───── DATASET EXTRACT ─────

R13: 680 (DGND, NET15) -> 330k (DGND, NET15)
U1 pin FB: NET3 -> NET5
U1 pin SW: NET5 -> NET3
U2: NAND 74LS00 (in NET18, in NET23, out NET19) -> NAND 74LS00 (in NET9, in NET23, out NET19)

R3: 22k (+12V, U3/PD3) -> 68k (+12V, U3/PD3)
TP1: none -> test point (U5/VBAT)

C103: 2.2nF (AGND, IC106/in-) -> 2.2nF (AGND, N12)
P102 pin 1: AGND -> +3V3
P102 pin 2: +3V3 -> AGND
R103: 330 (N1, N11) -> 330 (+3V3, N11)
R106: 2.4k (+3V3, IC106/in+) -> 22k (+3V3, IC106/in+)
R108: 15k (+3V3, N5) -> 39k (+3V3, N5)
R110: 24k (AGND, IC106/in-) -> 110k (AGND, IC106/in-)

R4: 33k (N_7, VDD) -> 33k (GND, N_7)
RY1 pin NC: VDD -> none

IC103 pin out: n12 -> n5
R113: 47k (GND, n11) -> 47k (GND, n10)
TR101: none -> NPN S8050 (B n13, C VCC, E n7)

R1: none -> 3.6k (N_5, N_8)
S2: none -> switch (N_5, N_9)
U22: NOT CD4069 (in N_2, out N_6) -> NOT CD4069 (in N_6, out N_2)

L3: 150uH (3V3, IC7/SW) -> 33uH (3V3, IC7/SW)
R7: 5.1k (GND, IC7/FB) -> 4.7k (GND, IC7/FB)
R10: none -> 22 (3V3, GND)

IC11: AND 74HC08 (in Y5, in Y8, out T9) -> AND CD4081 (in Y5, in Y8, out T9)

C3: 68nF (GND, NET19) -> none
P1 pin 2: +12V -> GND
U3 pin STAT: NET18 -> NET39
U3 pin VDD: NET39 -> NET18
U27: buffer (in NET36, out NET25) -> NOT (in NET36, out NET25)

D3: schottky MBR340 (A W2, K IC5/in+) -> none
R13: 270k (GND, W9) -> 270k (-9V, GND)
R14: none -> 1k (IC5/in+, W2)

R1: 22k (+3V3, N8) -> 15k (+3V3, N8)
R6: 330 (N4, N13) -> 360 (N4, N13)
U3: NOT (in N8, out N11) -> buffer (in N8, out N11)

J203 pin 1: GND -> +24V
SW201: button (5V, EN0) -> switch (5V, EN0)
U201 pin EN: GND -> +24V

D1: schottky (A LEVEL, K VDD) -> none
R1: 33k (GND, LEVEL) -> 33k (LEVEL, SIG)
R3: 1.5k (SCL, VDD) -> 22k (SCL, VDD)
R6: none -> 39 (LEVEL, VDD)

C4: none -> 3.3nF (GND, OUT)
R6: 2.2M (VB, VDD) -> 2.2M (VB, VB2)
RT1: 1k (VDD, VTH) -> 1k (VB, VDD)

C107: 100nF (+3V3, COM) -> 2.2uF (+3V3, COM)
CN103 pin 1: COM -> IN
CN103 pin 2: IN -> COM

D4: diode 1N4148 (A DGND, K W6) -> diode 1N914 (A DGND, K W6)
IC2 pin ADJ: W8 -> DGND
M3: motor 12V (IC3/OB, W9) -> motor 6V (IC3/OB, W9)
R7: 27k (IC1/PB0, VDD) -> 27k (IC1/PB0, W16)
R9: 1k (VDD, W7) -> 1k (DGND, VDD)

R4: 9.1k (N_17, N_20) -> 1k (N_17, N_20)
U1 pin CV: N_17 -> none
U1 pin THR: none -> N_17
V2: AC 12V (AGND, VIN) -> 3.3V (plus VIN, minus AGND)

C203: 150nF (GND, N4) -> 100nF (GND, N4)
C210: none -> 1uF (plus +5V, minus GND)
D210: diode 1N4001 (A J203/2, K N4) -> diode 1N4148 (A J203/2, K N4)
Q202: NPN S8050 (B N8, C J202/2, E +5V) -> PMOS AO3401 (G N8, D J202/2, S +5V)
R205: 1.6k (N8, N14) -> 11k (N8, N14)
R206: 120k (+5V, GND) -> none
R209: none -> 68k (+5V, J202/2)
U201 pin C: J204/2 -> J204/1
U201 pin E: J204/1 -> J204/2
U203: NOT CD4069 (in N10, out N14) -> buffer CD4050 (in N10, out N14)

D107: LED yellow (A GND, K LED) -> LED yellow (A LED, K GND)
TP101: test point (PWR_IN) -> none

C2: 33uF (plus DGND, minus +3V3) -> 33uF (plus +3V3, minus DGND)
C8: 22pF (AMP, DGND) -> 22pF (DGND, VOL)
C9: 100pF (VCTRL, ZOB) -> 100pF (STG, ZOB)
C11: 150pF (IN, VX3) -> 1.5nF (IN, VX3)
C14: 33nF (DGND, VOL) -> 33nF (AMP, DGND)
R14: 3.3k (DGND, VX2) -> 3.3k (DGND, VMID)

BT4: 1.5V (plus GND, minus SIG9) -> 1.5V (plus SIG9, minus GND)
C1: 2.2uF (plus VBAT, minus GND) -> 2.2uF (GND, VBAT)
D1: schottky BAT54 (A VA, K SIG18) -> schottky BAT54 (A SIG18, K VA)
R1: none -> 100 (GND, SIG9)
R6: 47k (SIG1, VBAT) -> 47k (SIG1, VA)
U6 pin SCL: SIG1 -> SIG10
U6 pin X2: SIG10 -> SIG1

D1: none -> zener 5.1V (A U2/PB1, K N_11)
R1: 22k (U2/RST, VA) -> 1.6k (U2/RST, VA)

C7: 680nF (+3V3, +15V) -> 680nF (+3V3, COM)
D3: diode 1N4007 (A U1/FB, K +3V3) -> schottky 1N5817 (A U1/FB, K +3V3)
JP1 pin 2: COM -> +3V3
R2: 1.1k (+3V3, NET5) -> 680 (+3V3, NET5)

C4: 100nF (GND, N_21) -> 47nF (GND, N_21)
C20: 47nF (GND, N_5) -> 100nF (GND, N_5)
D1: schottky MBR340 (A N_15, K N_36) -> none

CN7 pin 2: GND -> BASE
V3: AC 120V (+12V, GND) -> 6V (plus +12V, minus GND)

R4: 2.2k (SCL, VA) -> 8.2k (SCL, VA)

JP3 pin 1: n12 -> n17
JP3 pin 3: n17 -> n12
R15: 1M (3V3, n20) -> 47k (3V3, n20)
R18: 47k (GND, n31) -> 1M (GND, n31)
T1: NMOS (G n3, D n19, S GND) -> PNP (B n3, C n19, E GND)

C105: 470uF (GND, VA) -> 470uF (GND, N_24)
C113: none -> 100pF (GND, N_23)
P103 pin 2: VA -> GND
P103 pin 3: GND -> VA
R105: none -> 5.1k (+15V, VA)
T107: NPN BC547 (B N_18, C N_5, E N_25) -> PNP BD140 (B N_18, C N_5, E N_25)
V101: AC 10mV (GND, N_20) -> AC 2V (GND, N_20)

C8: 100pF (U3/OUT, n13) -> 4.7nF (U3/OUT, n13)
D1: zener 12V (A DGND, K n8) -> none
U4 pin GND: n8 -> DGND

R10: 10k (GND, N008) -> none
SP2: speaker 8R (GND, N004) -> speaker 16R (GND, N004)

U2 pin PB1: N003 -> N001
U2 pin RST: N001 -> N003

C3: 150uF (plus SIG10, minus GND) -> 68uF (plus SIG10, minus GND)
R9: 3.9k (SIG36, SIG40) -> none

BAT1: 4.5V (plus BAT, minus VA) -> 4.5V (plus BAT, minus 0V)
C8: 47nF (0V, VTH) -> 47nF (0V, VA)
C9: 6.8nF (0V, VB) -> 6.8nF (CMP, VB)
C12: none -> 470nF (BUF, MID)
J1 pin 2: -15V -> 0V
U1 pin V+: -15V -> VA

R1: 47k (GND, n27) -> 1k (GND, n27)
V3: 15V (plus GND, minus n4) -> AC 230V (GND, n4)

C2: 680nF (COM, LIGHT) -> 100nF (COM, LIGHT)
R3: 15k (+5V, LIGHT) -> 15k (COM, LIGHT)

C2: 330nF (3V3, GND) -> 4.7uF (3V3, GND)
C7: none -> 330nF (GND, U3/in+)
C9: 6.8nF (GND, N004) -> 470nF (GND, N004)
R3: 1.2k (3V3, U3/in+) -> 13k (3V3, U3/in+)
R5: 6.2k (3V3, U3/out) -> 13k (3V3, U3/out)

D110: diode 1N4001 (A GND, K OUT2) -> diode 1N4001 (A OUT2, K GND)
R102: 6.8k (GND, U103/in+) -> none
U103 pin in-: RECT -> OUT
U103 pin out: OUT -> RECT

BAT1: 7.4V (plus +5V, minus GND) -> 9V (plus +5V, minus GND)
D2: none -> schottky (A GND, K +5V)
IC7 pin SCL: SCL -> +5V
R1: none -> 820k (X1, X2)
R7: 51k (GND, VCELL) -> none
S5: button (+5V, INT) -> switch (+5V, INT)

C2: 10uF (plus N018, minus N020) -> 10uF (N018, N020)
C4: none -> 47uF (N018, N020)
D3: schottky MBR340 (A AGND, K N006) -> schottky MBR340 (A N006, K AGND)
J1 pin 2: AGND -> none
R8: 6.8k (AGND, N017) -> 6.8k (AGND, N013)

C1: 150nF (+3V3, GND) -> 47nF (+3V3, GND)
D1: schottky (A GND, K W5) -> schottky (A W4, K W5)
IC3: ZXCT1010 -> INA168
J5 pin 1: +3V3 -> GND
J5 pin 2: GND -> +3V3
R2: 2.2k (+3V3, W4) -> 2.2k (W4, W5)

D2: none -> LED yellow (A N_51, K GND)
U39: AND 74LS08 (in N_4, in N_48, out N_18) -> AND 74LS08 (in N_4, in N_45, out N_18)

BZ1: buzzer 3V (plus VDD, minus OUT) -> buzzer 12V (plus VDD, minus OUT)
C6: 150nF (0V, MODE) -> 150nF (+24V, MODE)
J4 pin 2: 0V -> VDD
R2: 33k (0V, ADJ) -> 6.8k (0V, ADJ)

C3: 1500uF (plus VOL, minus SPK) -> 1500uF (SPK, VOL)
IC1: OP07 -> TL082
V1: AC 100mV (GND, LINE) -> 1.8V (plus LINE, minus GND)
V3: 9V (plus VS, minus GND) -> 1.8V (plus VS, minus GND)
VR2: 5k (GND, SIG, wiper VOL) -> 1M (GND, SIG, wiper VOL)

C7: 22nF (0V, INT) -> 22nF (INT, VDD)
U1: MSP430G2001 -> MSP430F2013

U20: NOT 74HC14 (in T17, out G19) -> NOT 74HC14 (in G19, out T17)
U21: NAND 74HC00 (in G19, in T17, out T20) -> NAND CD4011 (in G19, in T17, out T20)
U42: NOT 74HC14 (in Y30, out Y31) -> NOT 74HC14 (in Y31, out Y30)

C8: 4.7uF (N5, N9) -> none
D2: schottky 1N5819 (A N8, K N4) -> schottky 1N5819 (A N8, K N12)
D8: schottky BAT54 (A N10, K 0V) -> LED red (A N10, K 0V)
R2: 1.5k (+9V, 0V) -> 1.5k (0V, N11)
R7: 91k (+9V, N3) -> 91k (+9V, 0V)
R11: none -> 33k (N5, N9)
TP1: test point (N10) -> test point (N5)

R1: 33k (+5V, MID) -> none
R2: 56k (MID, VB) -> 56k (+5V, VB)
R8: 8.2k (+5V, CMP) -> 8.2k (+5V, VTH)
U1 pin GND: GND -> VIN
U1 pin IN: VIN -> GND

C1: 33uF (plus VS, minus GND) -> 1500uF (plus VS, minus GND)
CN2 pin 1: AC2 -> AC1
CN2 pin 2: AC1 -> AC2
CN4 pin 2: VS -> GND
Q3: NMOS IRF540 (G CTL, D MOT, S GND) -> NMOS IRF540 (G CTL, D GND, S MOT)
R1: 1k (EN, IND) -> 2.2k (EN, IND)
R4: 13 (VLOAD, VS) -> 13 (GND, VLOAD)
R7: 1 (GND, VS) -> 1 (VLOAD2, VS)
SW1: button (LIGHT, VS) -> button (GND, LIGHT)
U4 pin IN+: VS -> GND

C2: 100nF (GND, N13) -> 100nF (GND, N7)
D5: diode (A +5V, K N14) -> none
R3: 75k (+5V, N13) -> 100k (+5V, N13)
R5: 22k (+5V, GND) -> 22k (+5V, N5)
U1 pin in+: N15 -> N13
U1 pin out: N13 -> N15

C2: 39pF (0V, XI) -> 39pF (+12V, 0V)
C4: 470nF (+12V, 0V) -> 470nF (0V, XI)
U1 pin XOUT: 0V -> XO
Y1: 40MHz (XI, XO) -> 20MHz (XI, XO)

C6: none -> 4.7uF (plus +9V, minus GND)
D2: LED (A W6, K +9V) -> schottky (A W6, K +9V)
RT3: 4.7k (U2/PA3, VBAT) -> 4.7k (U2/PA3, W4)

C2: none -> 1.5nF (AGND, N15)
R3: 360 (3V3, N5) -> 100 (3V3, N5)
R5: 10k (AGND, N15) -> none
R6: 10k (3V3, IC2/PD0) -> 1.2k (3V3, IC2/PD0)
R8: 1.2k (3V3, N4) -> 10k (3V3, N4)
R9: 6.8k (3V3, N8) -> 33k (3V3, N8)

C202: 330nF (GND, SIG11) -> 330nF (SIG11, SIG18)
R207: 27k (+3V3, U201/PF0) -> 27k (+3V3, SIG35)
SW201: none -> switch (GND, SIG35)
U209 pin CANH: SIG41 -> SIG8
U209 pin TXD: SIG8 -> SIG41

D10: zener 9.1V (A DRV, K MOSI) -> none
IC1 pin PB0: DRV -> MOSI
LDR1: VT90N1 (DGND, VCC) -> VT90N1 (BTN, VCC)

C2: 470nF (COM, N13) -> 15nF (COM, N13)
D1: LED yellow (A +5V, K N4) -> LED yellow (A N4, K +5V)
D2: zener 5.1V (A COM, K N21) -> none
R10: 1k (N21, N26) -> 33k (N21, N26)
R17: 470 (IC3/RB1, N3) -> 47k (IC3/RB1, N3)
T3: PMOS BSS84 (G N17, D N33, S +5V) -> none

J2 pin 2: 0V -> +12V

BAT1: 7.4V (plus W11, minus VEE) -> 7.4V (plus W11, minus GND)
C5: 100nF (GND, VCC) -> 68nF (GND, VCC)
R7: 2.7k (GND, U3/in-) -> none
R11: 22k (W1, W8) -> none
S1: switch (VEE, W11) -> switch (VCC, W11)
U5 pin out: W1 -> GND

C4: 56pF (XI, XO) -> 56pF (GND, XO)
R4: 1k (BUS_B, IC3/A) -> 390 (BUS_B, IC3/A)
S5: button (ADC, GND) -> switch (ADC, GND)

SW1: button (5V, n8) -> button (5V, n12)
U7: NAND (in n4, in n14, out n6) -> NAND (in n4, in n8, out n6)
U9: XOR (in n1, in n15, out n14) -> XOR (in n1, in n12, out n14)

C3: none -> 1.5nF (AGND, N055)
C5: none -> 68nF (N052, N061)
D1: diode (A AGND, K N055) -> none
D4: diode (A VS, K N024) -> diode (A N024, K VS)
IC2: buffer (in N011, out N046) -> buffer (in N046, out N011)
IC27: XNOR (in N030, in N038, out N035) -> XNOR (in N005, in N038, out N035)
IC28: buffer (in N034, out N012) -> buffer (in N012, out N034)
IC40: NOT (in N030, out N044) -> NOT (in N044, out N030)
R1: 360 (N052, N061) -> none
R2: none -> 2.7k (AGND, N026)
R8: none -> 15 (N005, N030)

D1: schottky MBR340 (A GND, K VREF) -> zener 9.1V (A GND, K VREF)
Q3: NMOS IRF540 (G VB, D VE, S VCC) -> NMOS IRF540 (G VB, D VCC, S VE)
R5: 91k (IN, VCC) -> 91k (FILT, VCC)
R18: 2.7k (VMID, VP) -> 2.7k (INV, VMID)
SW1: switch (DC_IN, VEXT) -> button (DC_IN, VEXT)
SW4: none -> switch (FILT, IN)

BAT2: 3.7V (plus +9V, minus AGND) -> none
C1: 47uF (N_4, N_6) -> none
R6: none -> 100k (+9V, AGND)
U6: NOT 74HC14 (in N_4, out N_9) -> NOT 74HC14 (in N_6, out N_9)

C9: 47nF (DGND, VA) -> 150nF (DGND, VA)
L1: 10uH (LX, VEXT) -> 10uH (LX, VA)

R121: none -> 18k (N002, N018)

─────

## [DIRECTIONS]
Go through the entries and count the lines where the word "NMOS" appears; give only the count.

## [RESPONSE FOR THIS EXERCISE]
3